=== Task details ===
What you need to produce from the material below is an exact transcription of the lines from the one with "survey.txt - Notepad: [78,580,275,672]" through the one with "Photo Update: [329,677,550,809]", both included, and no other line.

=== Data records ===
━━━━━━━━

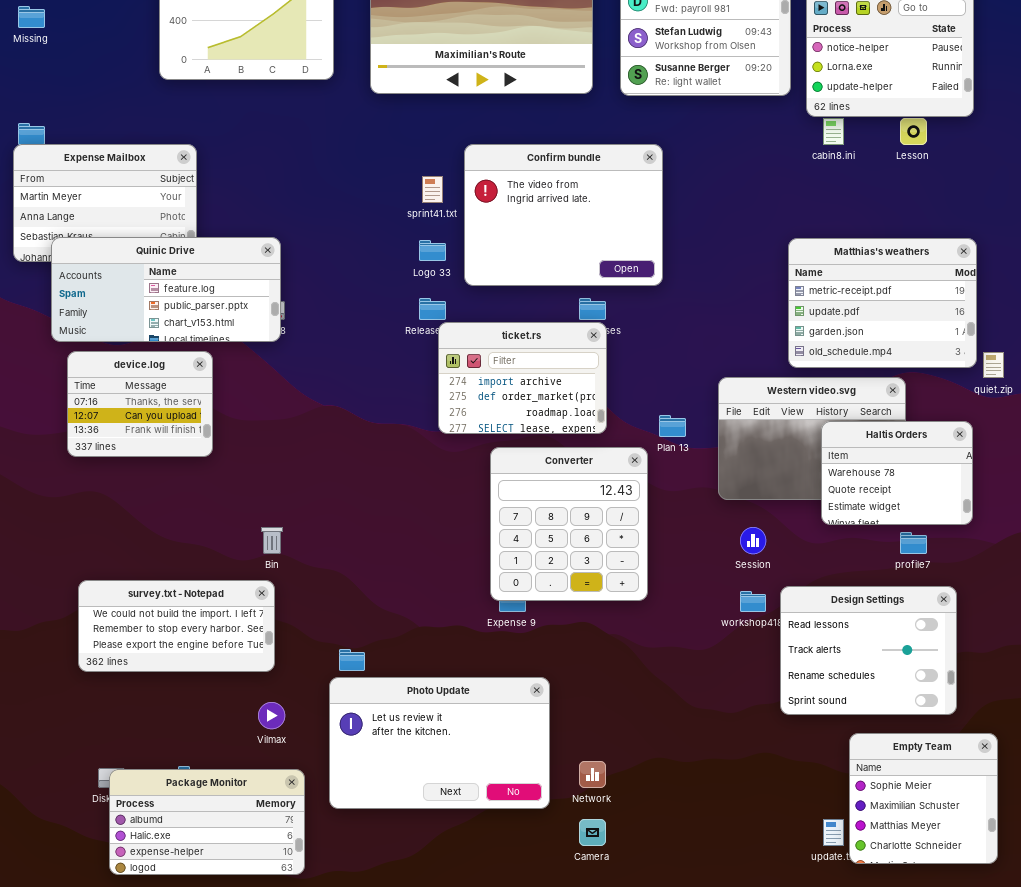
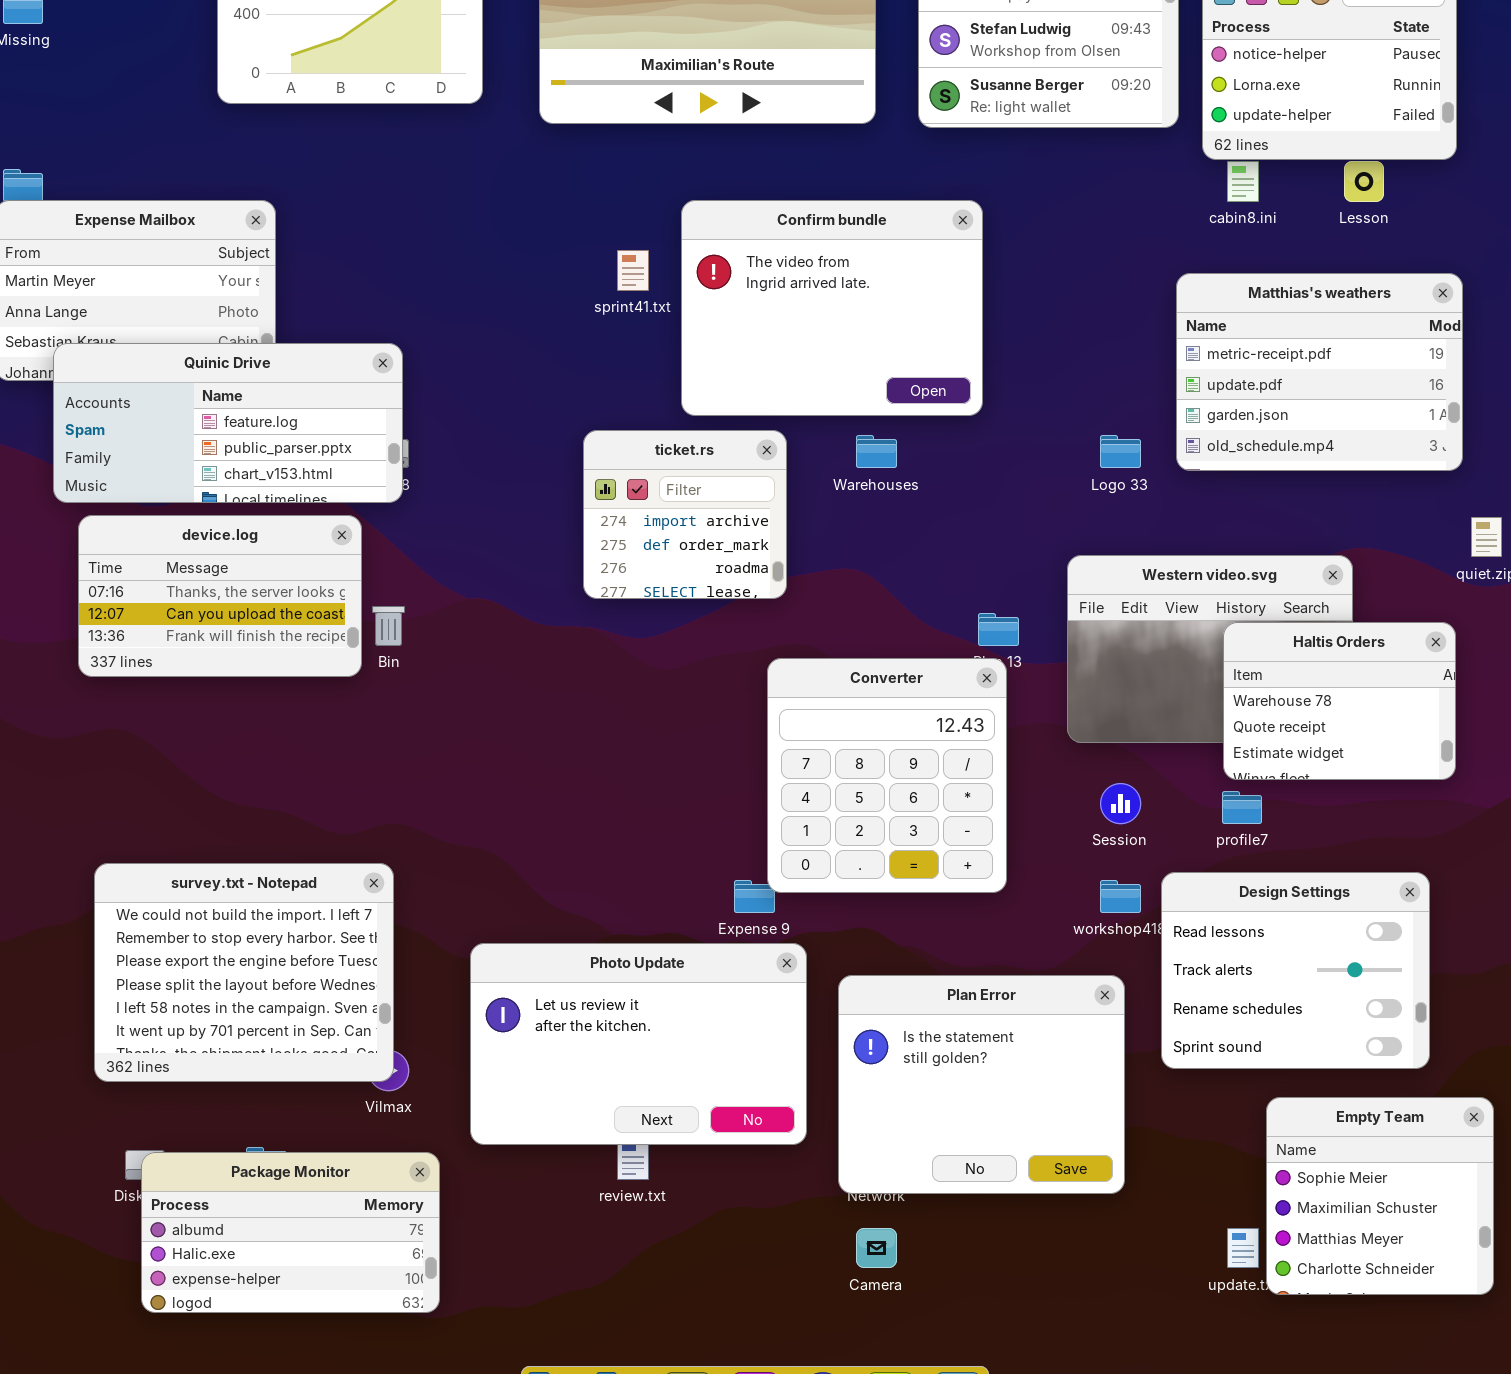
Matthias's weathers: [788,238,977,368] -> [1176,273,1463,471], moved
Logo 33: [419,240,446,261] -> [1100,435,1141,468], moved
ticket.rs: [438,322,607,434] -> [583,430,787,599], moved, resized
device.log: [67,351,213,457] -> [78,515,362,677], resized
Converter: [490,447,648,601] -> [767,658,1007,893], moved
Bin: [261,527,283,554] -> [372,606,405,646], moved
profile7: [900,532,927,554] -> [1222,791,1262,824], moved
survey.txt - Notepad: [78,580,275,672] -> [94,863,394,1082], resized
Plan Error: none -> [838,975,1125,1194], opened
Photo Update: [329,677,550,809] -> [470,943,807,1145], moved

━━━━━━━━

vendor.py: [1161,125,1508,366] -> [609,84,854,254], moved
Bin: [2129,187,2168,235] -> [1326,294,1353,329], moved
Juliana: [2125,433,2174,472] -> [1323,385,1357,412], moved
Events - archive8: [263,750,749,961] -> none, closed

━━━━━━━━

=== Written solution ===
survey.txt - Notepad: [78,580,275,672] -> [94,863,394,1082], resized
Plan Error: none -> [838,975,1125,1194], opened
Photo Update: [329,677,550,809] -> [470,943,807,1145], moved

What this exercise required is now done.